* EXERCISE REQUIREMENTS: Copy every line in the listing that contains "brick".

* DATA BELOW:
--*--
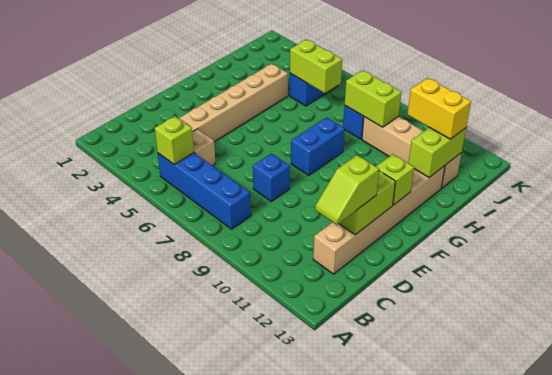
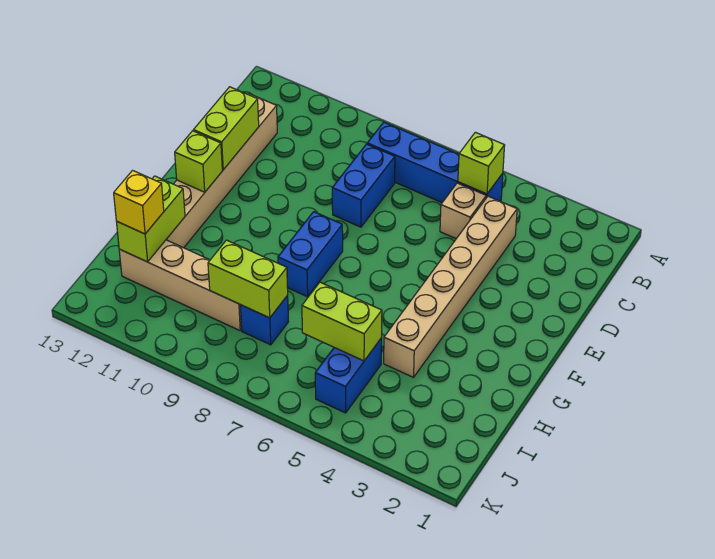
lime slope C12:D12 level 3 top D -> none
blue brick D8 level 1 -> blue brick C8:D8 level 1
yellow brick I11:I12 level 3 -> yellow brick I12 level 3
--*--
* OUTPUT:
blue brick D8 level 1 -> blue brick C8:D8 level 1
yellow brick I11:I12 level 3 -> yellow brick I12 level 3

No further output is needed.